The output is the lines below from the one with "orange traffic cone: 5 -> 3" through the one with "blue capsule: 1 -> 3", both included, printed exactly and with no other line.

[Exercise input]

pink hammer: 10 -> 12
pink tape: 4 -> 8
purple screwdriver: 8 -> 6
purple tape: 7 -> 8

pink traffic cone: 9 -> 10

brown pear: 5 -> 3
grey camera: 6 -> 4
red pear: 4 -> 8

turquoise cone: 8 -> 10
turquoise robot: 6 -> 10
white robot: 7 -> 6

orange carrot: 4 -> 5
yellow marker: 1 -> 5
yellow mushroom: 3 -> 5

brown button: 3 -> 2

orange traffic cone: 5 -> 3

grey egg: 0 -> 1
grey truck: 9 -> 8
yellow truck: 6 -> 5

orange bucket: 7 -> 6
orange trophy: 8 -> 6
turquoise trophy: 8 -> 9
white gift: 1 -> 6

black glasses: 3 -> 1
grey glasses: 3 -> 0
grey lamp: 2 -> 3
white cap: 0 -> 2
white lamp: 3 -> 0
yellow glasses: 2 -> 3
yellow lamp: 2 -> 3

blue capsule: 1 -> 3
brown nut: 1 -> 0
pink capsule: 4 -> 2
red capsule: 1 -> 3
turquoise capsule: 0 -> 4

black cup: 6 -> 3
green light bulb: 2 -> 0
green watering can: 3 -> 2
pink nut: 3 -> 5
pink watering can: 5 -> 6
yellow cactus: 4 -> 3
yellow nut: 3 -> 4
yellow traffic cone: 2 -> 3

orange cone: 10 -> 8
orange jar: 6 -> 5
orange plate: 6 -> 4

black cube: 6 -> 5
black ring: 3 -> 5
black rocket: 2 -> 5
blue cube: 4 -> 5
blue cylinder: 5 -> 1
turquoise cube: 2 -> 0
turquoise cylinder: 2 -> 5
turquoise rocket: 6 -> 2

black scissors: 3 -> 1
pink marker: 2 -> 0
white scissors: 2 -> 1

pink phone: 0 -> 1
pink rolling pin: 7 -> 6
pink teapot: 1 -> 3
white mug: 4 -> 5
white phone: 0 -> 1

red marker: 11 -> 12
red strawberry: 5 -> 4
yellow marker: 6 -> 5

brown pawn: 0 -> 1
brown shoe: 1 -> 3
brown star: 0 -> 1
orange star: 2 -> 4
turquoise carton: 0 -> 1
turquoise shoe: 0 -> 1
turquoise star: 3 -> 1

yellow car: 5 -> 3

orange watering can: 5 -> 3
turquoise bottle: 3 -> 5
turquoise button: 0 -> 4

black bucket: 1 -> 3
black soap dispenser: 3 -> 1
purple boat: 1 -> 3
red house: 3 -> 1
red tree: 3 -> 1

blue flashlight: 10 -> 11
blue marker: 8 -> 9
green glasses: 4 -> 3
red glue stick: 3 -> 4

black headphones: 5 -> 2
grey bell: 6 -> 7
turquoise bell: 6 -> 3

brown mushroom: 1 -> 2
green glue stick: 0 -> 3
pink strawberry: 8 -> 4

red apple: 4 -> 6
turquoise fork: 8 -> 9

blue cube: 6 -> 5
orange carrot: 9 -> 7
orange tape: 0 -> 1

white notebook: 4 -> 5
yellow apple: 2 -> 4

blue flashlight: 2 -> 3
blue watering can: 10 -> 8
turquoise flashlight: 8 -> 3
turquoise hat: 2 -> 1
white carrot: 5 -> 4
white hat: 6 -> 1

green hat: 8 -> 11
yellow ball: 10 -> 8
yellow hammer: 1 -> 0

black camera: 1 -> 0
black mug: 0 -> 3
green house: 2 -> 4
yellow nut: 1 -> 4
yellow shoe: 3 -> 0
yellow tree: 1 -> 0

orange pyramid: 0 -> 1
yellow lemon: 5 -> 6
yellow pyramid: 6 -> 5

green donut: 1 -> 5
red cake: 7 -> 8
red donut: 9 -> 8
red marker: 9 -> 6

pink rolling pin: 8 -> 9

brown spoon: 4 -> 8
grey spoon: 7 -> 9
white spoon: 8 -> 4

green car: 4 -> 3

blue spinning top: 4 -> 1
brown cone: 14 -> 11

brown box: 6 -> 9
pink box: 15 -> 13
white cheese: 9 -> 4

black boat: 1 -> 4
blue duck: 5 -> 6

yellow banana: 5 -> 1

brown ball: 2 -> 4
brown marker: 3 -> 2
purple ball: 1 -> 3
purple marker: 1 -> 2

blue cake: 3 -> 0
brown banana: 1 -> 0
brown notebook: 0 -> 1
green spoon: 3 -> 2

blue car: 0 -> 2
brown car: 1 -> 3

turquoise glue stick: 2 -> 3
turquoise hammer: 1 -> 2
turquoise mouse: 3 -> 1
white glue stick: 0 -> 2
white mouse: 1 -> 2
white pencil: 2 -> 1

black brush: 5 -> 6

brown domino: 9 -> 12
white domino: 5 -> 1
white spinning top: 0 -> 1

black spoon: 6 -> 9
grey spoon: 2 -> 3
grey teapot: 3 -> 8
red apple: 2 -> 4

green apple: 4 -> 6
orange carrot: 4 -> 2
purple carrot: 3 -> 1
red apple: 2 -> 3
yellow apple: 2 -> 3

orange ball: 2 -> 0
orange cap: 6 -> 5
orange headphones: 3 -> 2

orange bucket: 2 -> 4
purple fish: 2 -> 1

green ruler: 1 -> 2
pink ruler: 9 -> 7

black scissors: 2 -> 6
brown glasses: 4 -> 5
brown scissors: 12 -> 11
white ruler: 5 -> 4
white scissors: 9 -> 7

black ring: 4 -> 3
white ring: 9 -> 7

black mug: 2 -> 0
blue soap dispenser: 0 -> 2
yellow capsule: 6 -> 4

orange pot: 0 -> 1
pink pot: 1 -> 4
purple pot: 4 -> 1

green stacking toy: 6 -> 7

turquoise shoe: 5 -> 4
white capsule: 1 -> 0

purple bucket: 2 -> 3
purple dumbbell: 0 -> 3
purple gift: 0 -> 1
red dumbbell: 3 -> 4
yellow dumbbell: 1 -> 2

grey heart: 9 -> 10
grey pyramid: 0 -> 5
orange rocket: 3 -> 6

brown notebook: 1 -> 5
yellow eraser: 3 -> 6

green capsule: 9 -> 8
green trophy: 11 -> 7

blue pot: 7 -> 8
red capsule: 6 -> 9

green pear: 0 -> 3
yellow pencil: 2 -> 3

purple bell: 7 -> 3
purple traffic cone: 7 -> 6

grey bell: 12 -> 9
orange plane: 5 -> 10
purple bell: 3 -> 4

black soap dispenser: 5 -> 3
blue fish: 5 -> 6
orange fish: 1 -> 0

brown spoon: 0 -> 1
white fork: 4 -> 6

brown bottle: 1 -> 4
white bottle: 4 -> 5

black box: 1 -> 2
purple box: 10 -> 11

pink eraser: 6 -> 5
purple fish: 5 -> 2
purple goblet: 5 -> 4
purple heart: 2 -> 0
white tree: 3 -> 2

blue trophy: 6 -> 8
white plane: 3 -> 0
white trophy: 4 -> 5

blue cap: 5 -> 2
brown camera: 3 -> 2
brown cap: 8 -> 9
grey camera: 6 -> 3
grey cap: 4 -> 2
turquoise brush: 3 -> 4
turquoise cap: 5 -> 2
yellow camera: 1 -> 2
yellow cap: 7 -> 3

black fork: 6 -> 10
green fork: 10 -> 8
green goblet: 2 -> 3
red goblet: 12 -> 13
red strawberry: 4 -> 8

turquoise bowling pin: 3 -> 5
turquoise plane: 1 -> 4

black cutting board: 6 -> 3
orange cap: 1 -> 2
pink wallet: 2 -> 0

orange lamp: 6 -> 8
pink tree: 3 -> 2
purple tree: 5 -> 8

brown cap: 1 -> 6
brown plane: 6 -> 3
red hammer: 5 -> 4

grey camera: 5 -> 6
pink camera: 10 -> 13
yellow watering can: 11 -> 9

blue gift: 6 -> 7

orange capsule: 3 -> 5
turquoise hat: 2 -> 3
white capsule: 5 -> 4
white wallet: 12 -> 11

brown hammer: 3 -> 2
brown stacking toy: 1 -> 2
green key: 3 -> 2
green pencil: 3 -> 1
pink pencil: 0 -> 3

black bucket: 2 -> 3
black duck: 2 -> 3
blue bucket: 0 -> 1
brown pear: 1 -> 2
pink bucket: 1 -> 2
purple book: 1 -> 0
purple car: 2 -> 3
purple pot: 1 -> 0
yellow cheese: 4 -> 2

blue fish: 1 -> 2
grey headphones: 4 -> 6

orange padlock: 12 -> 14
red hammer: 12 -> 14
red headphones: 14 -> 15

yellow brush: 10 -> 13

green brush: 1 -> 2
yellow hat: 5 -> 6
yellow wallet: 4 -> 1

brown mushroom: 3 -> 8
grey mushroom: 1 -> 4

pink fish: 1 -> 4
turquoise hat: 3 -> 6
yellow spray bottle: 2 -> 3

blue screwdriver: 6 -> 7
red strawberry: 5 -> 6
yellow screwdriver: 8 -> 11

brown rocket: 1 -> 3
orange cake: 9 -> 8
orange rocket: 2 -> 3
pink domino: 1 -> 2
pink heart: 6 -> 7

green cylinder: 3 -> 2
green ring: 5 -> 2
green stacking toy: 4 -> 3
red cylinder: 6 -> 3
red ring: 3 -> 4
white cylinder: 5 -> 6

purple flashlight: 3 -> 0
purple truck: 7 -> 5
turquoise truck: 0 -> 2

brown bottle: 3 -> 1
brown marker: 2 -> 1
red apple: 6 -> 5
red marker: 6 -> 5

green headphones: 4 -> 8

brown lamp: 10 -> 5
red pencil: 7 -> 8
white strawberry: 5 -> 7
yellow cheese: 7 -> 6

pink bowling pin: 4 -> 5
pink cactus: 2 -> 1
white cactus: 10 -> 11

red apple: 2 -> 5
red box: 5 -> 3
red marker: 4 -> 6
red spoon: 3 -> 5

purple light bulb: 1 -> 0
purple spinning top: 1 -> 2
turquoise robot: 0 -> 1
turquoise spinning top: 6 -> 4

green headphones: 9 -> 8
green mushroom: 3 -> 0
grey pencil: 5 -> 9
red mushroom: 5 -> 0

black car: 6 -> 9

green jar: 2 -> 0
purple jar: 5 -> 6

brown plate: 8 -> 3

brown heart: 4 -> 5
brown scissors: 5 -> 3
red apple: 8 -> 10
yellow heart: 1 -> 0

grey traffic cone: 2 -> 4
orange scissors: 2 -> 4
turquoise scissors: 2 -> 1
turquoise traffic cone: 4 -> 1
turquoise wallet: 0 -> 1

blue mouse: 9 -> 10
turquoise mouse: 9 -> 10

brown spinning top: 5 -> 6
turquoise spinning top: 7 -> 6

[/Exercise input]

Response to the task —
orange traffic cone: 5 -> 3

grey egg: 0 -> 1
grey truck: 9 -> 8
yellow truck: 6 -> 5

orange bucket: 7 -> 6
orange trophy: 8 -> 6
turquoise trophy: 8 -> 9
white gift: 1 -> 6

black glasses: 3 -> 1
grey glasses: 3 -> 0
grey lamp: 2 -> 3
white cap: 0 -> 2
white lamp: 3 -> 0
yellow glasses: 2 -> 3
yellow lamp: 2 -> 3

blue capsule: 1 -> 3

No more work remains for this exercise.